* [Task goal] For every line that contains the string "triangle", pull that line out of the material below.

* [Raw data]
Start of Block
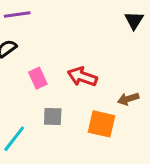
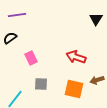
red arrow: (82, 77) -> (76, 57), moved
brown arrow: (128, 99) -> (97, 80), moved

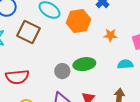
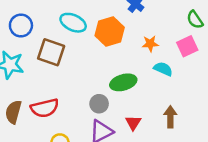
cyan semicircle: (125, 64) -> (163, 69), moved, turned 35
gray circle: (62, 71) -> (99, 104), moved

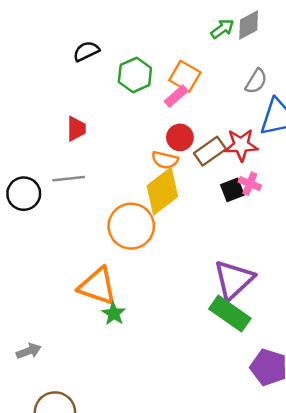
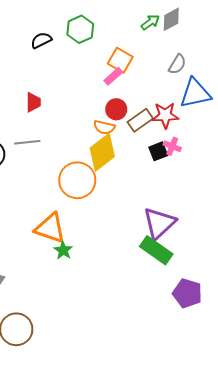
green hexagon: (135, 75) -> (80, 29), moved

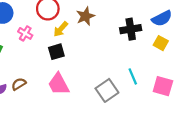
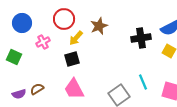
pink cross: (25, 33) -> (43, 42), turned 32

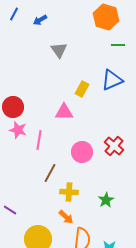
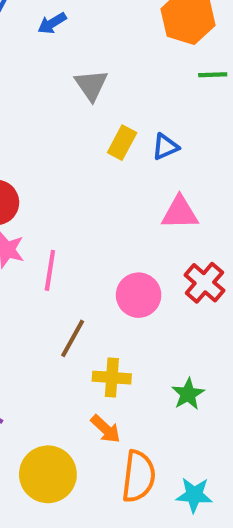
blue triangle: (112, 80) -> (165, 147), moved, size x0.6
yellow rectangle: (82, 89) -> (122, 143), moved
pink triangle: (64, 112) -> (180, 213), moved

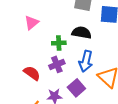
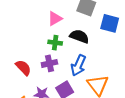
pink triangle: (32, 23) -> (55, 19), moved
End of Block
* [Answer]
blue triangle: (112, 80) -> (165, 147), moved, size x0.6
pink triangle: (64, 112) -> (180, 213), moved
pink triangle: (32, 23) -> (55, 19), moved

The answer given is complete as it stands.